-- Supplied data follows --

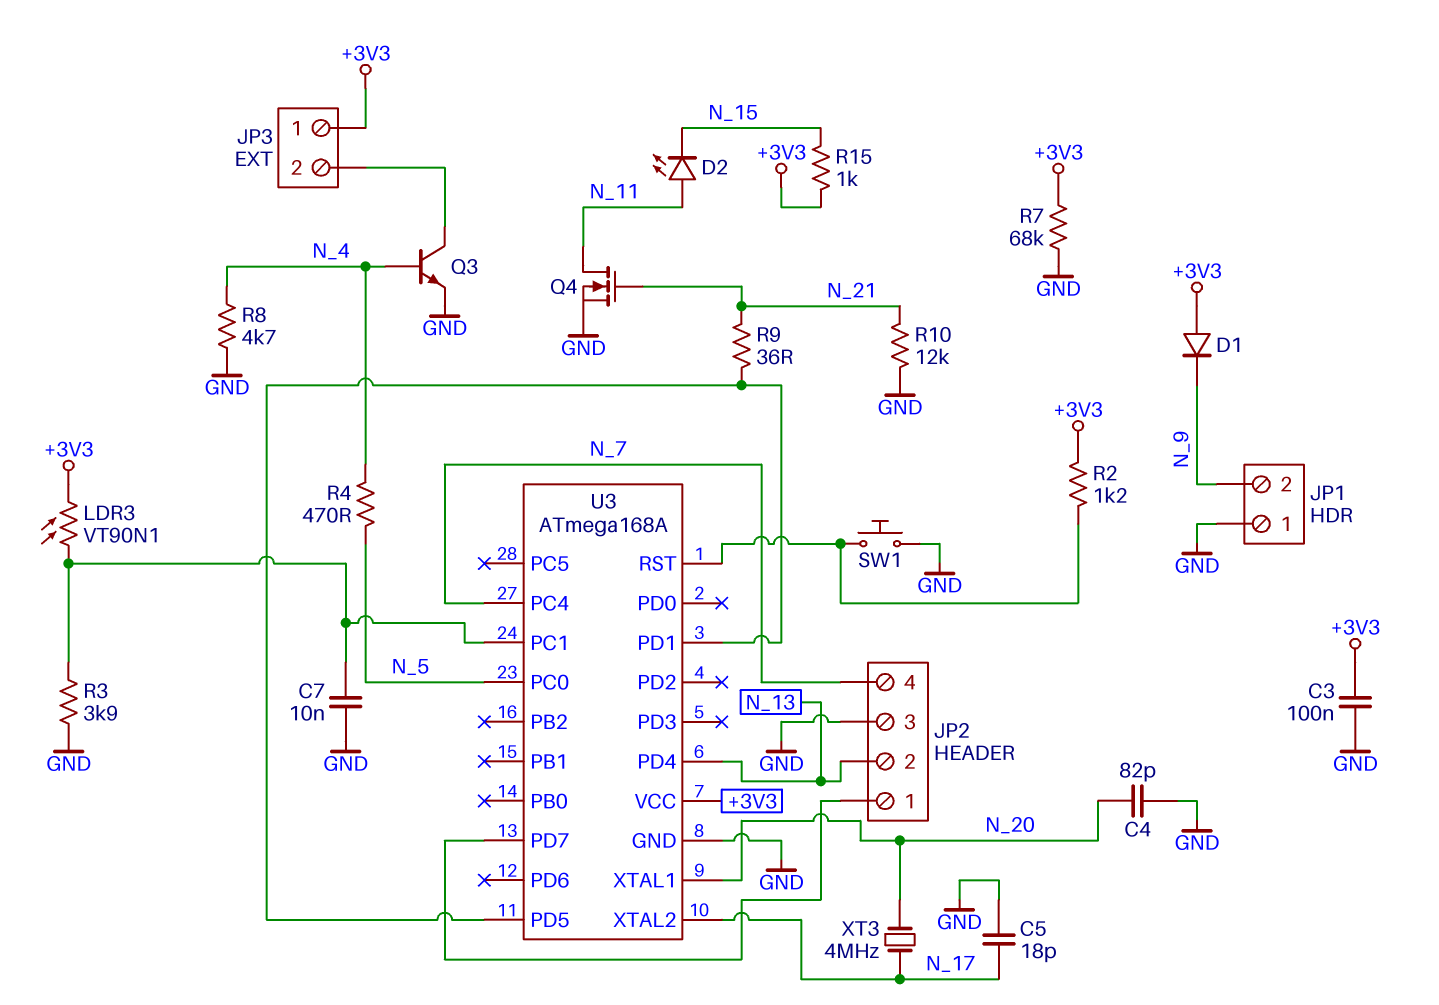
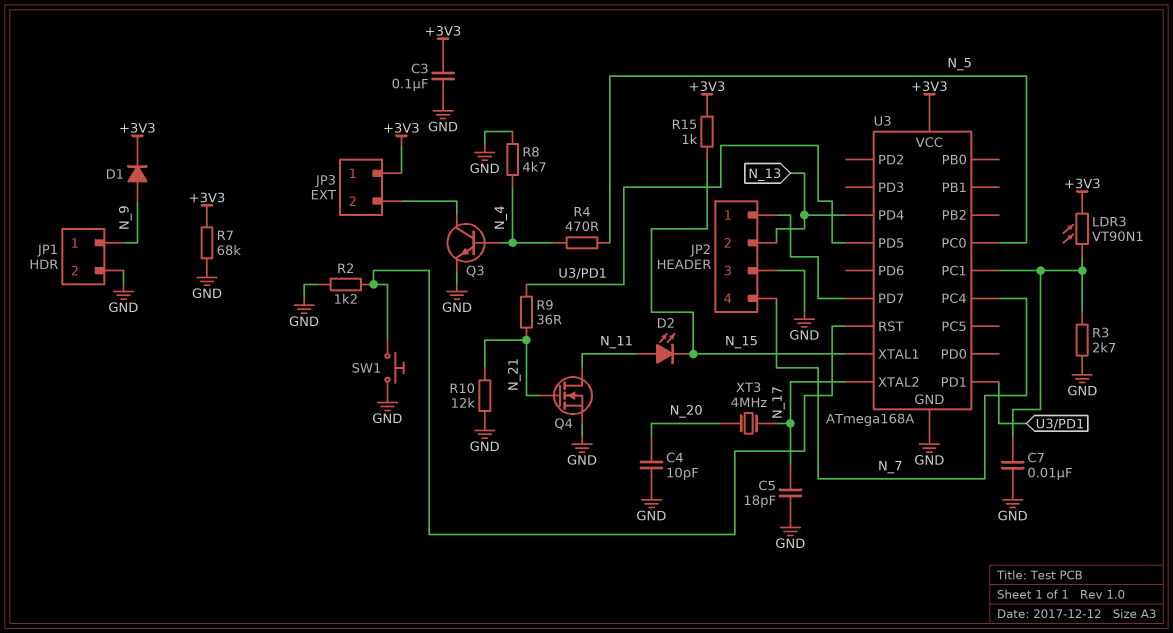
C4: 82pF (GND, N_20) -> 10pF (GND, N_20)
D1: diode (A +3V3, K N_9) -> diode (A N_9, K +3V3)
JP1 pin 1: GND -> N_9
JP1 pin 2: N_9 -> GND
R2: 1.2k (+3V3, U3/RST) -> 1.2k (GND, U3/RST)
R3: 3.9k (GND, U3/PC1) -> 2.7k (GND, U3/PC1)
U3 pin XTAL1: N_20 -> N_15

-- Supplied data concluded --

■ Problem requirements ■
Omit the pictures, then output the rest of the listing exactly.

■ Completed exercise ■
C4: 82pF (GND, N_20) -> 10pF (GND, N_20)
D1: diode (A +3V3, K N_9) -> diode (A N_9, K +3V3)
JP1 pin 1: GND -> N_9
JP1 pin 2: N_9 -> GND
R2: 1.2k (+3V3, U3/RST) -> 1.2k (GND, U3/RST)
R3: 3.9k (GND, U3/PC1) -> 2.7k (GND, U3/PC1)
U3 pin XTAL1: N_20 -> N_15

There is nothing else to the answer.